* **Try it**:
Reproduce every entry exactly as shown.
*** Block opens ***
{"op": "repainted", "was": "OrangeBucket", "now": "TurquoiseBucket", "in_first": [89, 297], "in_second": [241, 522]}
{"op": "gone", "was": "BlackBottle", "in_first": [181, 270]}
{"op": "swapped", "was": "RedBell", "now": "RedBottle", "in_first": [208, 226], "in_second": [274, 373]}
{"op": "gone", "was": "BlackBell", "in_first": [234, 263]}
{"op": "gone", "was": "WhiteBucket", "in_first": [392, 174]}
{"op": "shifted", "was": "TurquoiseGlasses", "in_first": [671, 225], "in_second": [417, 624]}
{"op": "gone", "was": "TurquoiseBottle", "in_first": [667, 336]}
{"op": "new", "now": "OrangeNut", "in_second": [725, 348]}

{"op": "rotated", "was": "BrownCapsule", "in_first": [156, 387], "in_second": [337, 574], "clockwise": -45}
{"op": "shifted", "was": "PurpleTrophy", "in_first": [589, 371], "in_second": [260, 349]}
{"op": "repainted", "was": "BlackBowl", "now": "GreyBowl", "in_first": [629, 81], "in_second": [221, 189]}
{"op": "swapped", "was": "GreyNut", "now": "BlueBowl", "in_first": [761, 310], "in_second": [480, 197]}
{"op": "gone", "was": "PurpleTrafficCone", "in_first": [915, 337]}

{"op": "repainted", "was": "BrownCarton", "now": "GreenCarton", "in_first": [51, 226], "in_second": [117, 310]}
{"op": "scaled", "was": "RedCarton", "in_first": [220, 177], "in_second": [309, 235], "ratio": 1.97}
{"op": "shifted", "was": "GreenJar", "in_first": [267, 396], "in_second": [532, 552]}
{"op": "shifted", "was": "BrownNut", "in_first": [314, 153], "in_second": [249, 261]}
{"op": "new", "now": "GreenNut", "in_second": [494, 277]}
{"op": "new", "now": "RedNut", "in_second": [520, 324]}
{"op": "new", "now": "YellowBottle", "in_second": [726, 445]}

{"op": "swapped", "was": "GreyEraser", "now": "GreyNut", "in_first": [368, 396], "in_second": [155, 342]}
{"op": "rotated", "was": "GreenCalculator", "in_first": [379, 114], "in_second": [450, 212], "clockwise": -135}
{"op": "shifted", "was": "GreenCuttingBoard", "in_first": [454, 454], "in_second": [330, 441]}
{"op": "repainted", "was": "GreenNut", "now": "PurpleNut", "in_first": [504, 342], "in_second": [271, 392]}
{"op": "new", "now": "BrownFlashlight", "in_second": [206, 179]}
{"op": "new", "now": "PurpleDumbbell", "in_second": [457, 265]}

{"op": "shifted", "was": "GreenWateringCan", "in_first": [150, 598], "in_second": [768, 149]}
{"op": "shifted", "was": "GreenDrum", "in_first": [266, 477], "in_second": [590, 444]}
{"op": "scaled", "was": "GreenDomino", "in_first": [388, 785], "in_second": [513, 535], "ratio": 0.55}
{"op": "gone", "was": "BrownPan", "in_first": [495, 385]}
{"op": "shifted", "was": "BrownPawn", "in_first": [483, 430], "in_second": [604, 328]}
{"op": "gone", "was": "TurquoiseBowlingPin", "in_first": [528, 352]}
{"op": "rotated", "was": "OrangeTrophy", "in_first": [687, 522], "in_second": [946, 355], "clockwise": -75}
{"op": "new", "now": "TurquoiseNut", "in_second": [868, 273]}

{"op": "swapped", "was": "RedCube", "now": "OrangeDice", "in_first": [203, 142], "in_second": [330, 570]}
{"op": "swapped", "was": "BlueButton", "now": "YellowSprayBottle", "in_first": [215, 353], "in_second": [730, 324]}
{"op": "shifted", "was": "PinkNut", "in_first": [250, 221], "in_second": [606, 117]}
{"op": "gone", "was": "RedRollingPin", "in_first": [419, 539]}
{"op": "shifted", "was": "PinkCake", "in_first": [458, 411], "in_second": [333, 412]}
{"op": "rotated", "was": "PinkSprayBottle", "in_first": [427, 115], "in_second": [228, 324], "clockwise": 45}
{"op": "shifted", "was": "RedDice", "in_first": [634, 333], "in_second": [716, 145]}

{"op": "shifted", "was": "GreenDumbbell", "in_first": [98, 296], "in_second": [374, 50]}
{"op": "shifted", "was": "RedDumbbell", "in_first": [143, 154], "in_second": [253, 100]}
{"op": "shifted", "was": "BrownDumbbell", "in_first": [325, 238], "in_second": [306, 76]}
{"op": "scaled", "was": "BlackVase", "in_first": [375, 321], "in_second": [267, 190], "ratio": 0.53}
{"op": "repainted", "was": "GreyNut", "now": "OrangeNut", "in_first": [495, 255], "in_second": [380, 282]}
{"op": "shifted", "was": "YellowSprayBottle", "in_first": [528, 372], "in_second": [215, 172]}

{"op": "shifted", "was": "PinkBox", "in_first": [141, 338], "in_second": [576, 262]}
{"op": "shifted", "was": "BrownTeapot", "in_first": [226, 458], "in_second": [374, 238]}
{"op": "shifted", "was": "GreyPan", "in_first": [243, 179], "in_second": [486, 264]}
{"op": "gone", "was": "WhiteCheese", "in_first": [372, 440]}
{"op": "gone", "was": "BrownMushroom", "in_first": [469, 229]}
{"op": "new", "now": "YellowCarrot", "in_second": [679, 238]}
*** Block closes ***
* **Final answer**:
{"op": "repainted", "was": "OrangeBucket", "now": "TurquoiseBucket", "in_first": [89, 297], "in_second": [241, 522]}
{"op": "gone", "was": "BlackBottle", "in_first": [181, 270]}
{"op": "swapped", "was": "RedBell", "now": "RedBottle", "in_first": [208, 226], "in_second": [274, 373]}
{"op": "gone", "was": "BlackBell", "in_first": [234, 263]}
{"op": "gone", "was": "WhiteBucket", "in_first": [392, 174]}
{"op": "shifted", "was": "TurquoiseGlasses", "in_first": [671, 225], "in_second": [417, 624]}
{"op": "gone", "was": "TurquoiseBottle", "in_first": [667, 336]}
{"op": "new", "now": "OrangeNut", "in_second": [725, 348]}

{"op": "rotated", "was": "BrownCapsule", "in_first": [156, 387], "in_second": [337, 574], "clockwise": -45}
{"op": "shifted", "was": "PurpleTrophy", "in_first": [589, 371], "in_second": [260, 349]}
{"op": "repainted", "was": "BlackBowl", "now": "GreyBowl", "in_first": [629, 81], "in_second": [221, 189]}
{"op": "swapped", "was": "GreyNut", "now": "BlueBowl", "in_first": [761, 310], "in_second": [480, 197]}
{"op": "gone", "was": "PurpleTrafficCone", "in_first": [915, 337]}

{"op": "repainted", "was": "BrownCarton", "now": "GreenCarton", "in_first": [51, 226], "in_second": [117, 310]}
{"op": "scaled", "was": "RedCarton", "in_first": [220, 177], "in_second": [309, 235], "ratio": 1.97}
{"op": "shifted", "was": "GreenJar", "in_first": [267, 396], "in_second": [532, 552]}
{"op": "shifted", "was": "BrownNut", "in_first": [314, 153], "in_second": [249, 261]}
{"op": "new", "now": "GreenNut", "in_second": [494, 277]}
{"op": "new", "now": "RedNut", "in_second": [520, 324]}
{"op": "new", "now": "YellowBottle", "in_second": [726, 445]}

{"op": "swapped", "was": "GreyEraser", "now": "GreyNut", "in_first": [368, 396], "in_second": [155, 342]}
{"op": "rotated", "was": "GreenCalculator", "in_first": [379, 114], "in_second": [450, 212], "clockwise": -135}
{"op": "shifted", "was": "GreenCuttingBoard", "in_first": [454, 454], "in_second": [330, 441]}
{"op": "repainted", "was": "GreenNut", "now": "PurpleNut", "in_first": [504, 342], "in_second": [271, 392]}
{"op": "new", "now": "BrownFlashlight", "in_second": [206, 179]}
{"op": "new", "now": "PurpleDumbbell", "in_second": [457, 265]}

{"op": "shifted", "was": "GreenWateringCan", "in_first": [150, 598], "in_second": [768, 149]}
{"op": "shifted", "was": "GreenDrum", "in_first": [266, 477], "in_second": [590, 444]}
{"op": "scaled", "was": "GreenDomino", "in_first": [388, 785], "in_second": [513, 535], "ratio": 0.55}
{"op": "gone", "was": "BrownPan", "in_first": [495, 385]}
{"op": "shifted", "was": "BrownPawn", "in_first": [483, 430], "in_second": [604, 328]}
{"op": "gone", "was": "TurquoiseBowlingPin", "in_first": [528, 352]}
{"op": "rotated", "was": "OrangeTrophy", "in_first": [687, 522], "in_second": [946, 355], "clockwise": -75}
{"op": "new", "now": "TurquoiseNut", "in_second": [868, 273]}

{"op": "swapped", "was": "RedCube", "now": "OrangeDice", "in_first": [203, 142], "in_second": [330, 570]}
{"op": "swapped", "was": "BlueButton", "now": "YellowSprayBottle", "in_first": [215, 353], "in_second": [730, 324]}
{"op": "shifted", "was": "PinkNut", "in_first": [250, 221], "in_second": [606, 117]}
{"op": "gone", "was": "RedRollingPin", "in_first": [419, 539]}
{"op": "shifted", "was": "PinkCake", "in_first": [458, 411], "in_second": [333, 412]}
{"op": "rotated", "was": "PinkSprayBottle", "in_first": [427, 115], "in_second": [228, 324], "clockwise": 45}
{"op": "shifted", "was": "RedDice", "in_first": [634, 333], "in_second": [716, 145]}

{"op": "shifted", "was": "GreenDumbbell", "in_first": [98, 296], "in_second": [374, 50]}
{"op": "shifted", "was": "RedDumbbell", "in_first": [143, 154], "in_second": [253, 100]}
{"op": "shifted", "was": "BrownDumbbell", "in_first": [325, 238], "in_second": [306, 76]}
{"op": "scaled", "was": "BlackVase", "in_first": [375, 321], "in_second": [267, 190], "ratio": 0.53}
{"op": "repainted", "was": "GreyNut", "now": "OrangeNut", "in_first": [495, 255], "in_second": [380, 282]}
{"op": "shifted", "was": "YellowSprayBottle", "in_first": [528, 372], "in_second": [215, 172]}

{"op": "shifted", "was": "PinkBox", "in_first": [141, 338], "in_second": [576, 262]}
{"op": "shifted", "was": "BrownTeapot", "in_first": [226, 458], "in_second": [374, 238]}
{"op": "shifted", "was": "GreyPan", "in_first": [243, 179], "in_second": [486, 264]}
{"op": "gone", "was": "WhiteCheese", "in_first": [372, 440]}
{"op": "gone", "was": "BrownMushroom", "in_first": [469, 229]}
{"op": "new", "now": "YellowCarrot", "in_second": [679, 238]}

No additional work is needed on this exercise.